#### INFORMATION SHOWN ####
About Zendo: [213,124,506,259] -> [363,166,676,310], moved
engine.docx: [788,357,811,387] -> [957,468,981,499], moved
####
#### INFORMATION SHOWN ####
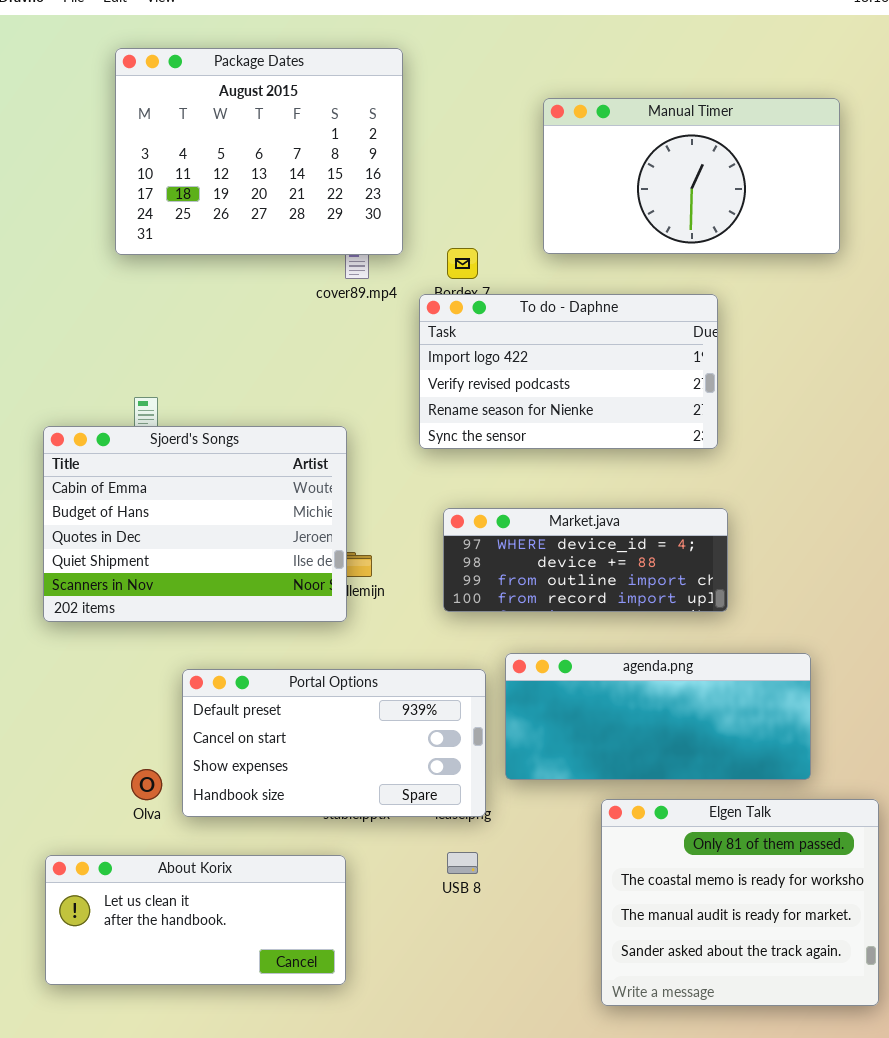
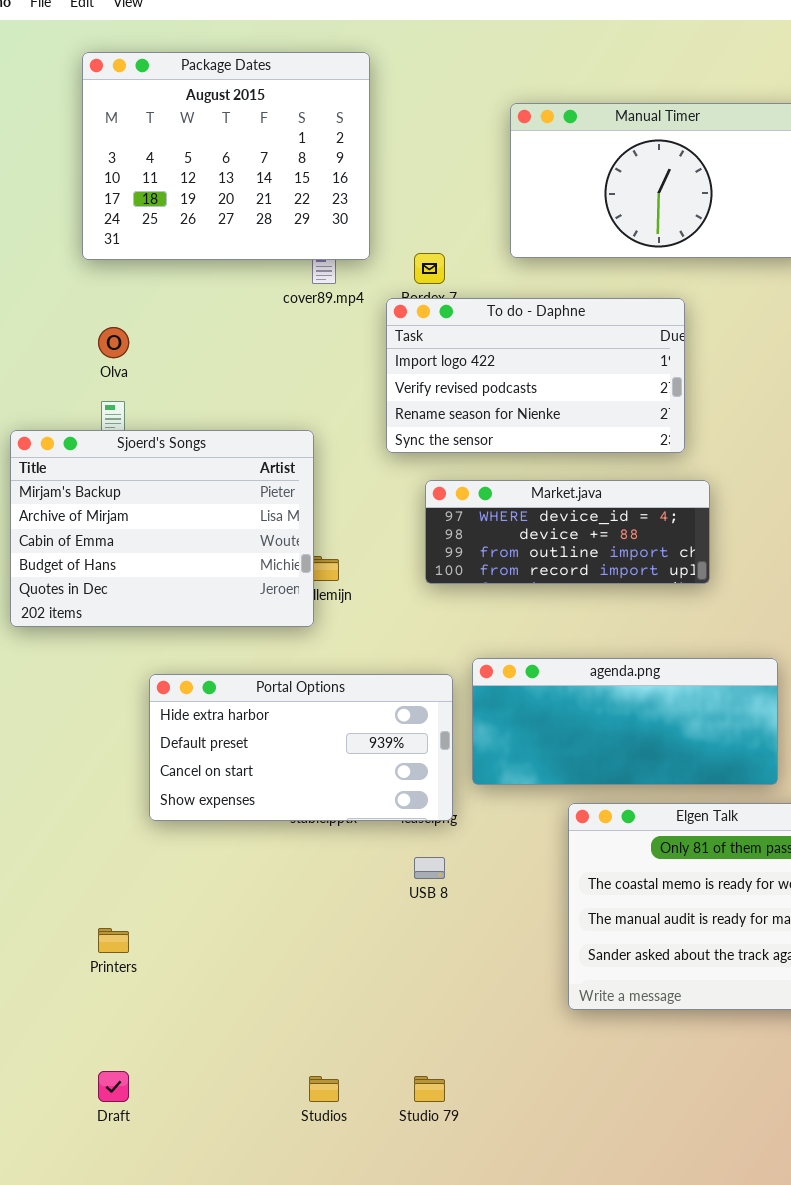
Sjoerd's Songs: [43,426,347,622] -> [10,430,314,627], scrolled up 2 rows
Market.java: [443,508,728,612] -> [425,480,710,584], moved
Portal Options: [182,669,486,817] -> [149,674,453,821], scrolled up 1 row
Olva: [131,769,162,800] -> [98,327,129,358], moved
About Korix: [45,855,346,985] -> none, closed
####
**WHAT IS REQUIRED:**
Beginning with the line that has "Olva: [131,769,162,800] ->" and ending with the line that has "About Korix: [45,855,346,985] -> none, closed", set down the lines above exactly and include no others.

**ANSWER BOX:**
Olva: [131,769,162,800] -> [98,327,129,358], moved
About Korix: [45,855,346,985] -> none, closed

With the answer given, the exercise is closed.